• **EXERCISE INPUT**
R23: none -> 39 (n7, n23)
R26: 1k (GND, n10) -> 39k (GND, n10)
==
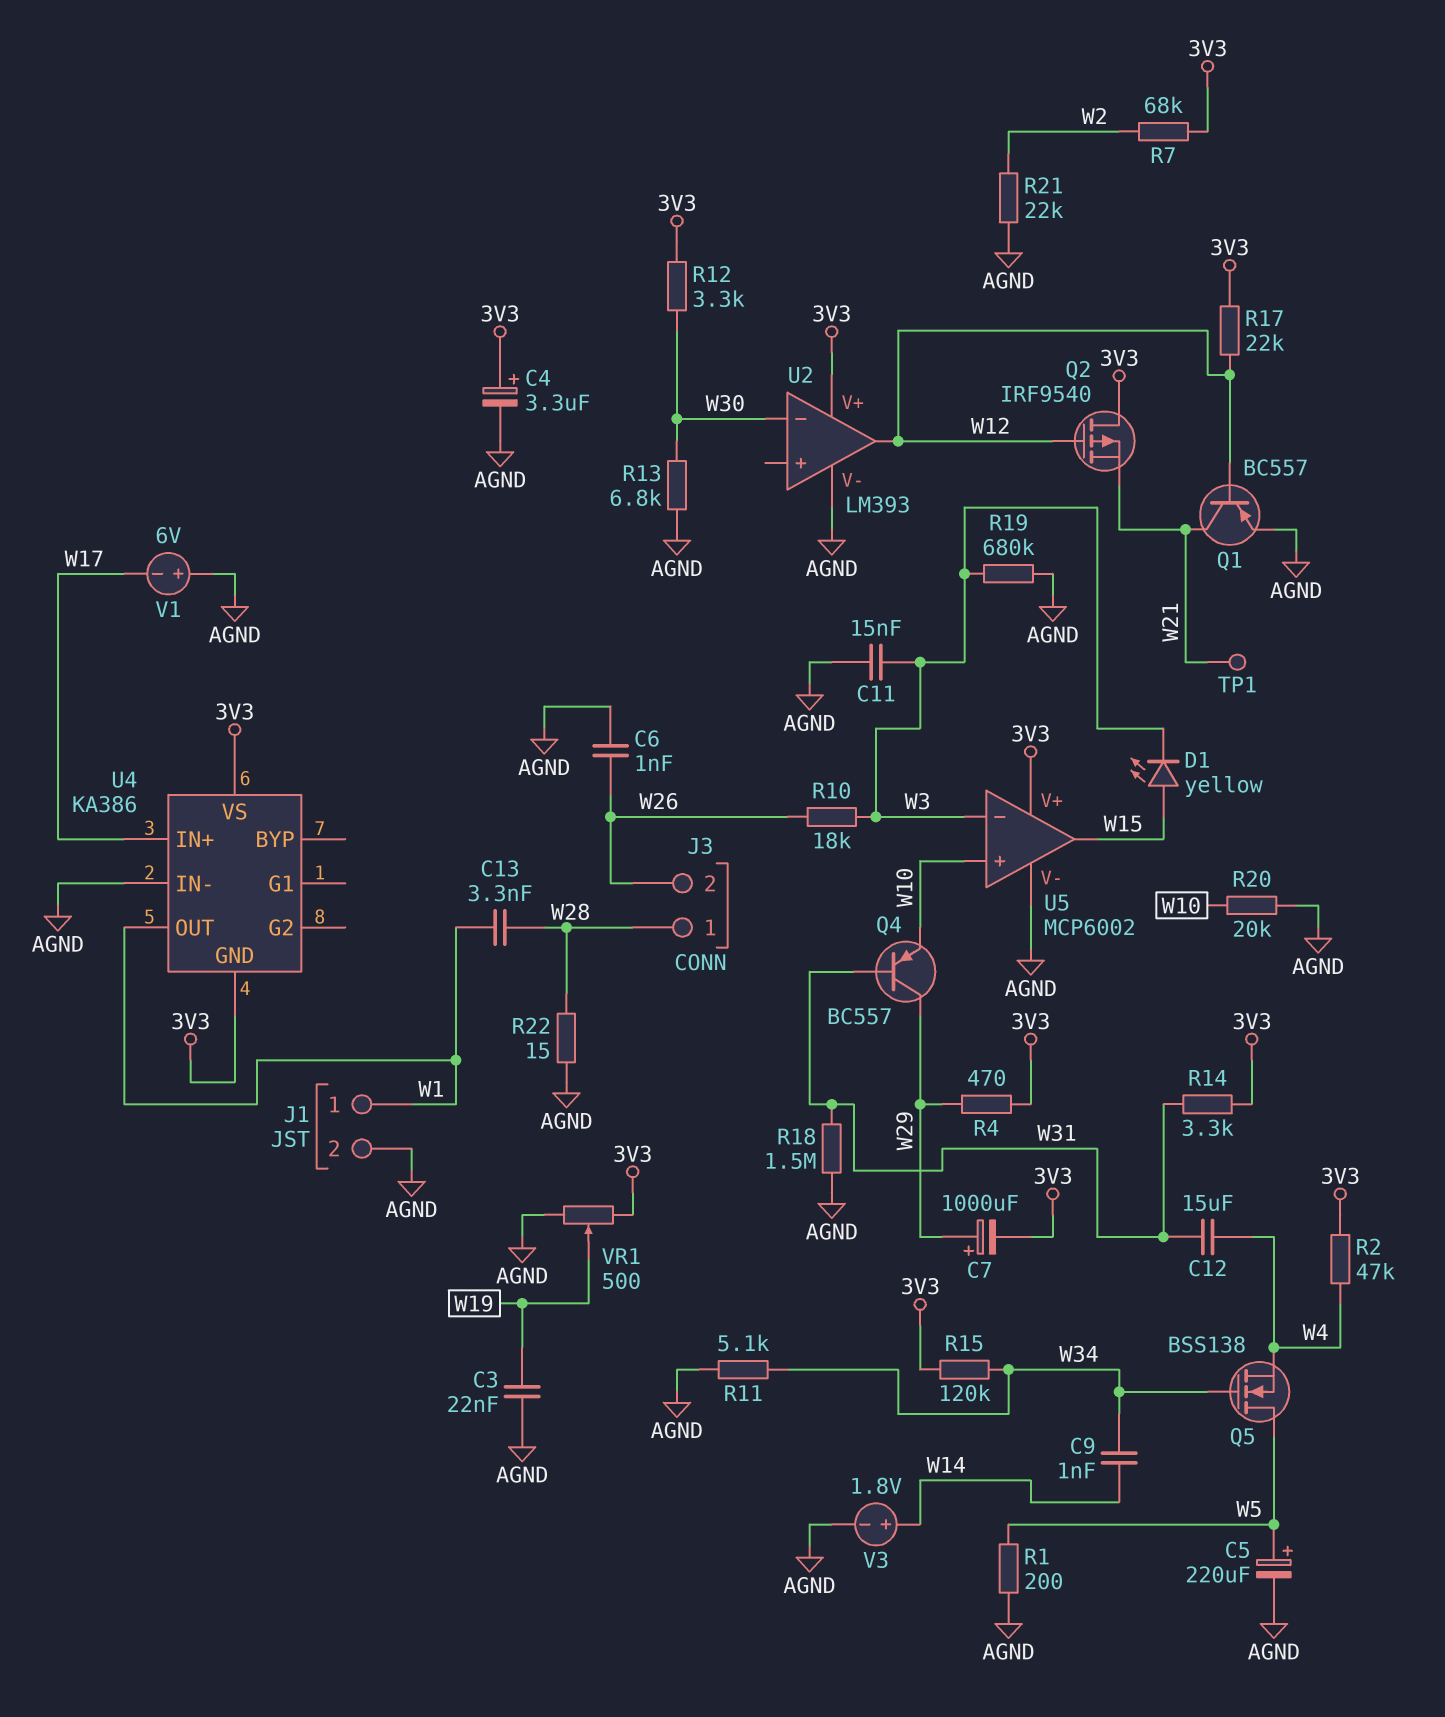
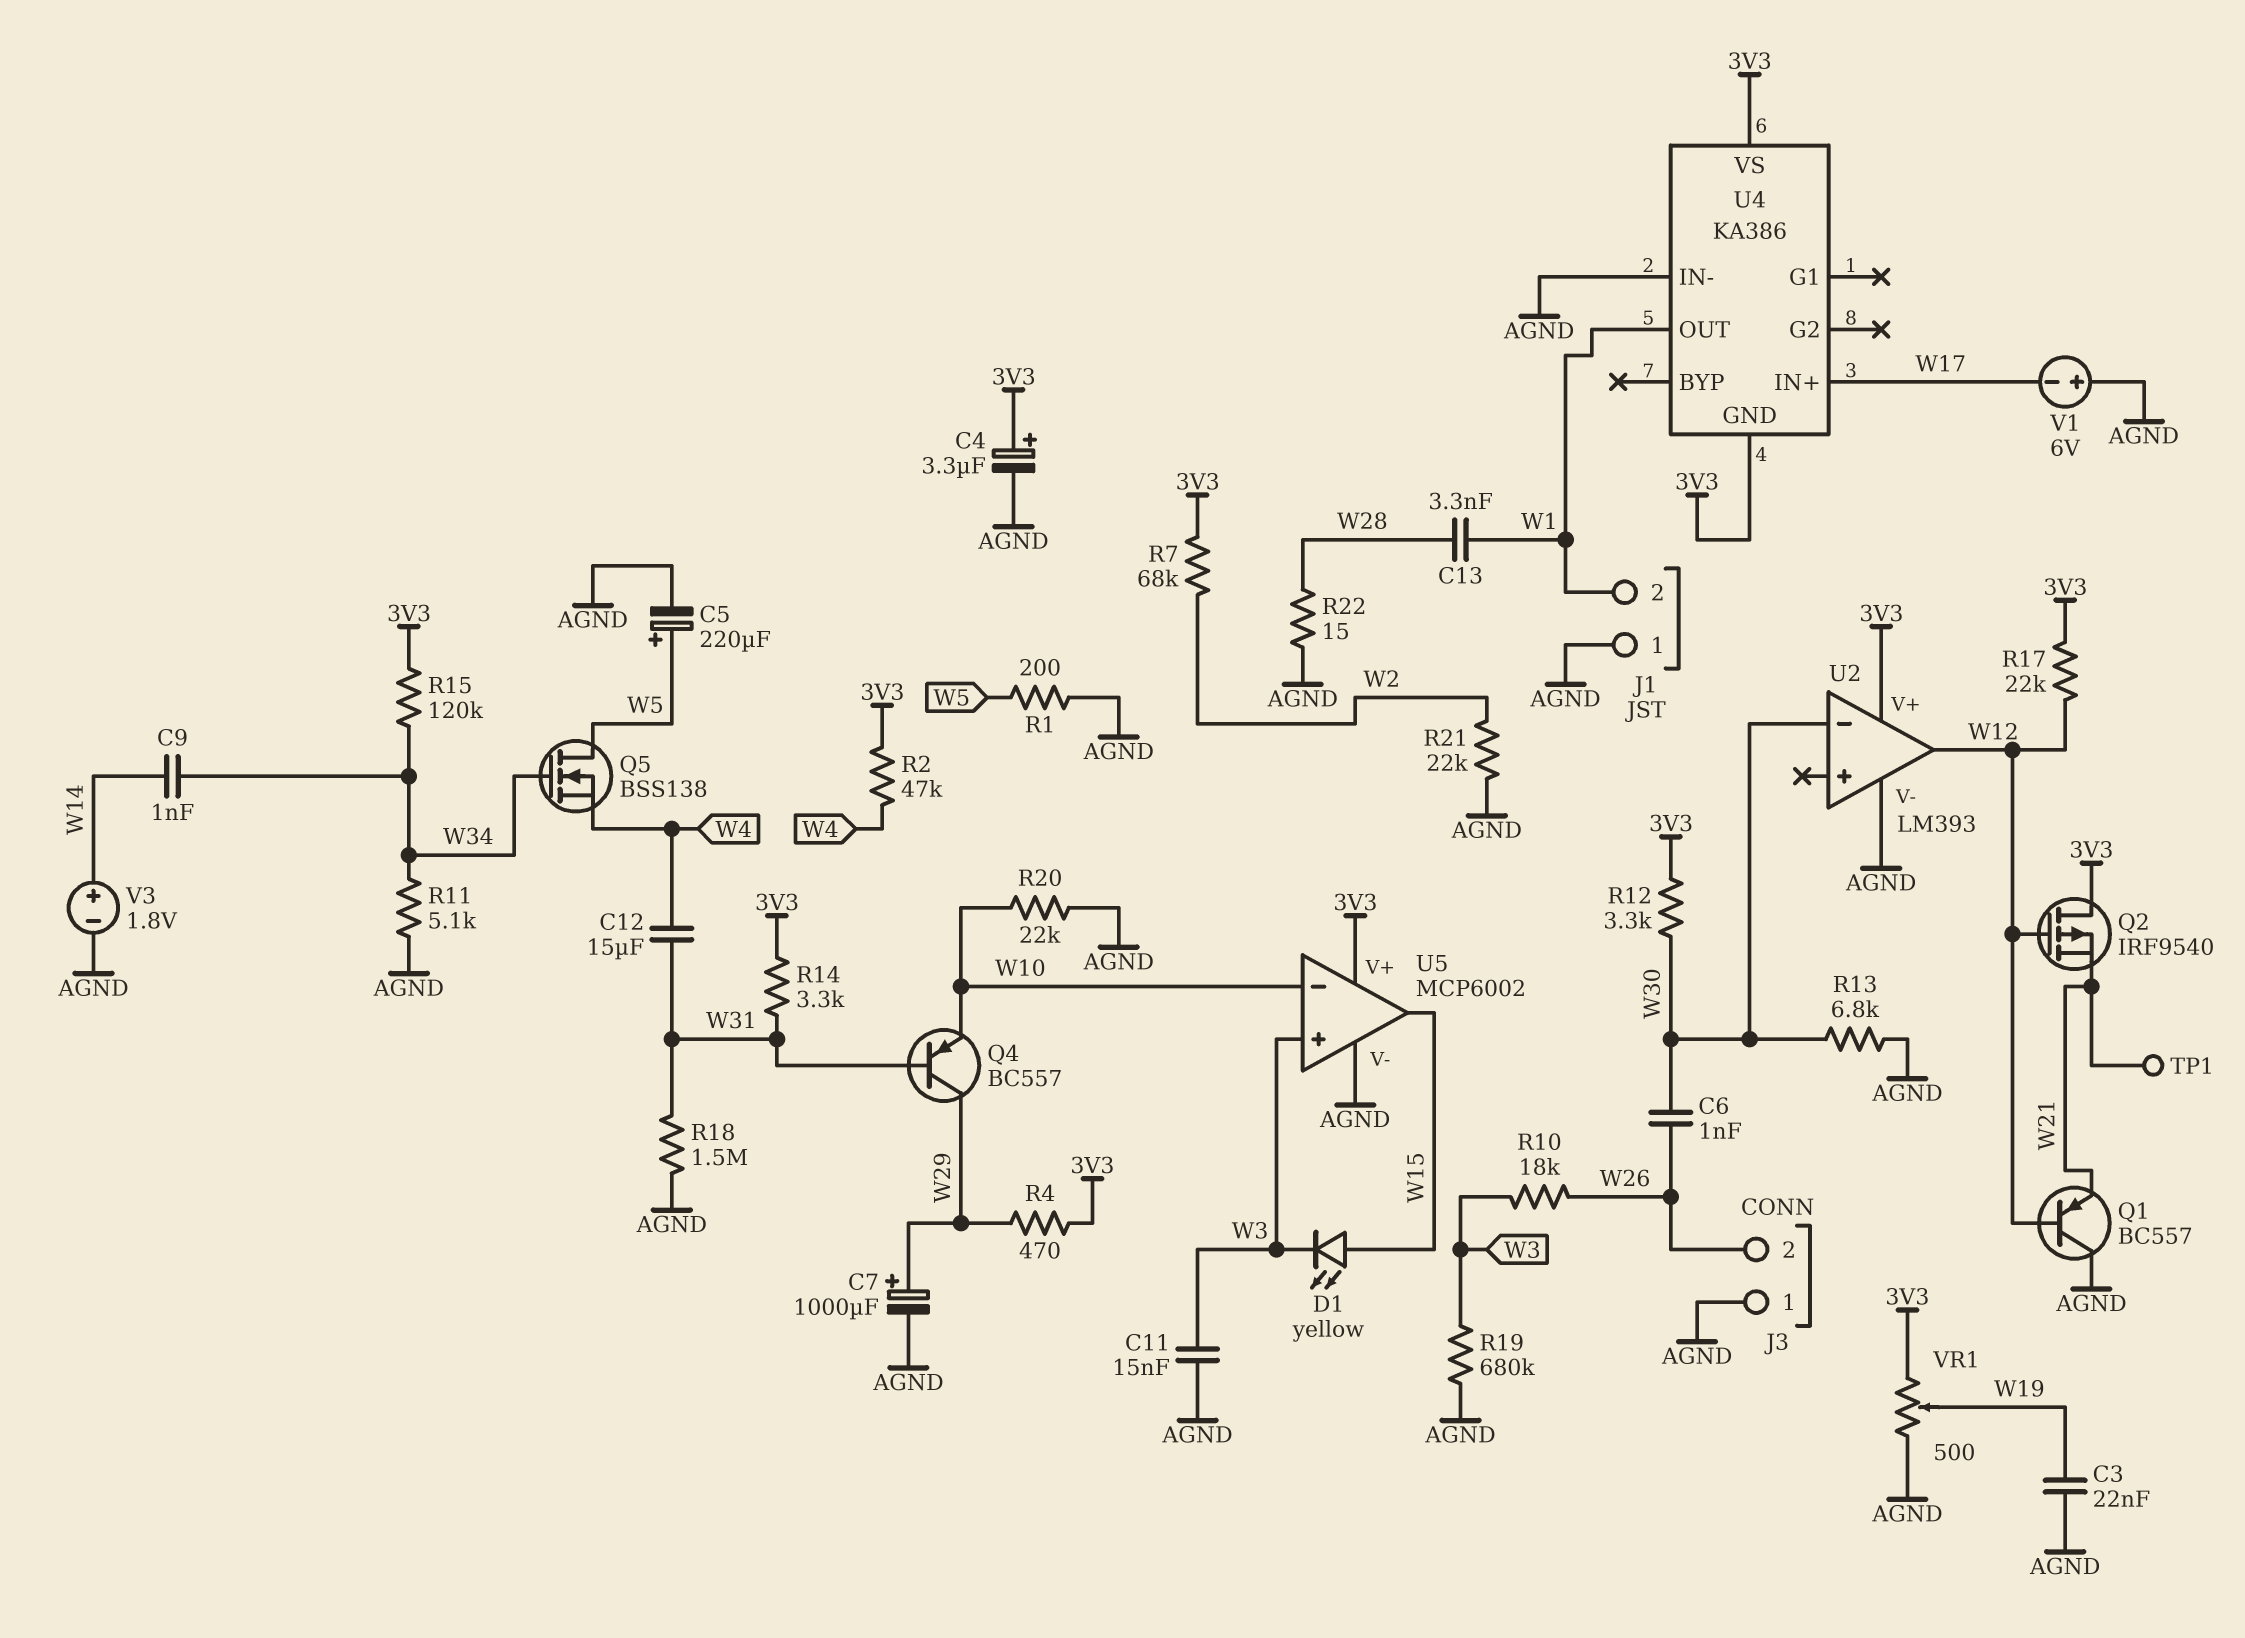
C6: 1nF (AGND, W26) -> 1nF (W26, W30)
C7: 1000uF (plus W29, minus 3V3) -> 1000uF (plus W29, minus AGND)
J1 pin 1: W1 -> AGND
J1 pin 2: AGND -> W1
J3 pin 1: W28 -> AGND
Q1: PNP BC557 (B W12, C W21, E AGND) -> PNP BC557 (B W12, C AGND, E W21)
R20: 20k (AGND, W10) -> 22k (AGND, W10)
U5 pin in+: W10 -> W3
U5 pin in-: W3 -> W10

• **WHAT THE TASK REQUIRES**
Print exactly the lines of the listing above starting at the line containing "Q1: PNP BC557" and ending at the line containing "U5 pin in-: W3 -> W10", both included.

• **YOUR RESPONSE**
Q1: PNP BC557 (B W12, C W21, E AGND) -> PNP BC557 (B W12, C AGND, E W21)
R20: 20k (AGND, W10) -> 22k (AGND, W10)
U5 pin in+: W10 -> W3
U5 pin in-: W3 -> W10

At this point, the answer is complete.